> _Exercise requirements_
Reproduce the listing exactly, with no pictures in your copy.

> _Data provided_
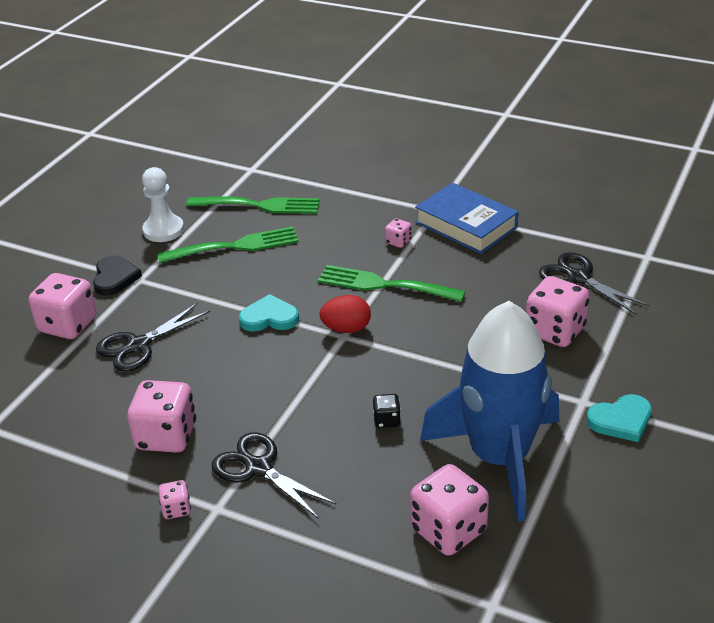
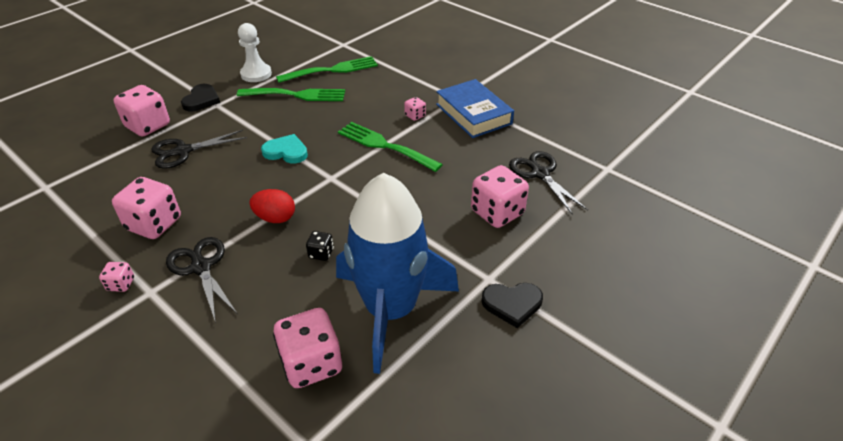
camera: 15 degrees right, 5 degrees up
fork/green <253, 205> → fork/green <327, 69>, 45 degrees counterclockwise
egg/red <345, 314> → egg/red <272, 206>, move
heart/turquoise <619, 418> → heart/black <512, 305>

> _Answer to the exercise_
camera: 15 degrees right, 5 degrees up
fork/green <253, 205> → fork/green <327, 69>, 45 degrees counterclockwise
egg/red <345, 314> → egg/red <272, 206>, move
heart/turquoise <619, 418> → heart/black <512, 305>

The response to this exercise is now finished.